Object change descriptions
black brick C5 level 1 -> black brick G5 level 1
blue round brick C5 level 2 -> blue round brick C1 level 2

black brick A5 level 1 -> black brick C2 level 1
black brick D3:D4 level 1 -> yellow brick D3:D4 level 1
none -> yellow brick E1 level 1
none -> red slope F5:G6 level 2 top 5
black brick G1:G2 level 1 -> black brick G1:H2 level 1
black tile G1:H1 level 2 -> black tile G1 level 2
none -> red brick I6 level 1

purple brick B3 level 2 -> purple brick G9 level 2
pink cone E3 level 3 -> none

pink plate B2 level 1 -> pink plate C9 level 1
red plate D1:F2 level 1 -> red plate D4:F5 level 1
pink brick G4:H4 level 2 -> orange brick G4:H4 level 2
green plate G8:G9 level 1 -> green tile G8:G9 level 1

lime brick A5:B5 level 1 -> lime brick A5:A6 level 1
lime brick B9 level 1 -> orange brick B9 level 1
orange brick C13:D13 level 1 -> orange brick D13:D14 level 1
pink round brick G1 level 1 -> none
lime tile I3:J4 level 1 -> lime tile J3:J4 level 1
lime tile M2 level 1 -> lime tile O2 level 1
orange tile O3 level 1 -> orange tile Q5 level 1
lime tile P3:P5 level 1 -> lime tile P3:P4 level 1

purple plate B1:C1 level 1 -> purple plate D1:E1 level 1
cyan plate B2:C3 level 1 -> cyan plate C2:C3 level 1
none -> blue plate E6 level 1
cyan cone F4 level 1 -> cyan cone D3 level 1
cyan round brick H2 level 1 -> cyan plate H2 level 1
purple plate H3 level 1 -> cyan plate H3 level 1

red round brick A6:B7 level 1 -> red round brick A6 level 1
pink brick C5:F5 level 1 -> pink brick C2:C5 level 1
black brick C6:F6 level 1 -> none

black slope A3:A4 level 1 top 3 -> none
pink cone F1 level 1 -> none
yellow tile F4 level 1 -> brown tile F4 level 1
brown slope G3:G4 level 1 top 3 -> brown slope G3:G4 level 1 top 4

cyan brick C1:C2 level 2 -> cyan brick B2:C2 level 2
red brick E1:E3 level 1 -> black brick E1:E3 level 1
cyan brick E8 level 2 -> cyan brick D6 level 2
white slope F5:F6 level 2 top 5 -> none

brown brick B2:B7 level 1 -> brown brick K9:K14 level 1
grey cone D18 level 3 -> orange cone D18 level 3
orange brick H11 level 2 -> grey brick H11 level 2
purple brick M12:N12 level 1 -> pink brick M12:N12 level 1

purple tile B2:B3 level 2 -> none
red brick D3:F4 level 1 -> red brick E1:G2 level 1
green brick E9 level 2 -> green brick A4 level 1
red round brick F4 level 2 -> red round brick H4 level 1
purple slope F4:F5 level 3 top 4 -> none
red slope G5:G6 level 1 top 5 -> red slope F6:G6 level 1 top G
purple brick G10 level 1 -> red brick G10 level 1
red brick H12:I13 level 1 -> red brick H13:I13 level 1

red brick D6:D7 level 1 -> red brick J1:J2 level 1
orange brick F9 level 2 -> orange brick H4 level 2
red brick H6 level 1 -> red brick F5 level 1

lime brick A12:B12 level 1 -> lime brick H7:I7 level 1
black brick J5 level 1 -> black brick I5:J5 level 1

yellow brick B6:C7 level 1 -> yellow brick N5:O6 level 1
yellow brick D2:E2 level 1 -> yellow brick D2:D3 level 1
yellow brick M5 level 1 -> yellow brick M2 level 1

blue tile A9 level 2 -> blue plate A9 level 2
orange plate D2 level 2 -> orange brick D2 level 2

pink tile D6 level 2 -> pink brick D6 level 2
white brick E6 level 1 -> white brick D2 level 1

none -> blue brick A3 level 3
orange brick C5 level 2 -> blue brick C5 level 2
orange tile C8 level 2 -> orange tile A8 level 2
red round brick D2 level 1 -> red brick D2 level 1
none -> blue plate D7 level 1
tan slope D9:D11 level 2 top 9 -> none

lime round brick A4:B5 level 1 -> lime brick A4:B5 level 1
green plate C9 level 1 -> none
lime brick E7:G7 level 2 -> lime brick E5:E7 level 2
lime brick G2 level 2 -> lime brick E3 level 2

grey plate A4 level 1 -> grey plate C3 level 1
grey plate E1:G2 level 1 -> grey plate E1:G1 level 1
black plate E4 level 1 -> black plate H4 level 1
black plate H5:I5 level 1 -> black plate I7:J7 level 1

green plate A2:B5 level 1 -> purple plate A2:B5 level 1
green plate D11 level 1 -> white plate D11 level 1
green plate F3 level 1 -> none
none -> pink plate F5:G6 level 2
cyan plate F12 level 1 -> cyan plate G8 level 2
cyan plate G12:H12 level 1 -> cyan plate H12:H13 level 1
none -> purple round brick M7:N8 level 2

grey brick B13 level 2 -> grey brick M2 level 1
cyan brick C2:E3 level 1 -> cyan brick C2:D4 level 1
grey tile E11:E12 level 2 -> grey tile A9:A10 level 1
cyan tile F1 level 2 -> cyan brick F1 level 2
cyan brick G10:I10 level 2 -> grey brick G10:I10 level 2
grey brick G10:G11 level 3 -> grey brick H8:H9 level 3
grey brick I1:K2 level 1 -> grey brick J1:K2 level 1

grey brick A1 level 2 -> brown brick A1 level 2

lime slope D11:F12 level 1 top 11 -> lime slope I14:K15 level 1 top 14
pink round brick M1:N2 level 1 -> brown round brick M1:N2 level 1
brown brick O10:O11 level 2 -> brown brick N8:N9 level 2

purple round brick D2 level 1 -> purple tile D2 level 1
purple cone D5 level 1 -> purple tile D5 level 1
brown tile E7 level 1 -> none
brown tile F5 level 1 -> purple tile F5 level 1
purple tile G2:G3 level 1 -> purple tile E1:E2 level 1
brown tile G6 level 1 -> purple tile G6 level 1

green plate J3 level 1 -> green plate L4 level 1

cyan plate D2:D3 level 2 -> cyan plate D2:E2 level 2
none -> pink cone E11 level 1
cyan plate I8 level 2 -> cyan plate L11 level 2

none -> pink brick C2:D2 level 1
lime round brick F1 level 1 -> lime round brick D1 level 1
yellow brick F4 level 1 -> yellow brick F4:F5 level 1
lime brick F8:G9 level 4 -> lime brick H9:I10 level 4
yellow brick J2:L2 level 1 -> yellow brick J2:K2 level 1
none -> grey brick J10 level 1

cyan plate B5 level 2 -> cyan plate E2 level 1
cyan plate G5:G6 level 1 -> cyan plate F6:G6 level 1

### What to do
What lines in the data include the string "cone"? Copy each one.

### Your solution
pink cone E3 level 3 -> none
cyan cone F4 level 1 -> cyan cone D3 level 1
pink cone F1 level 1 -> none
grey cone D18 level 3 -> orange cone D18 level 3
purple cone D5 level 1 -> purple tile D5 level 1
none -> pink cone E11 level 1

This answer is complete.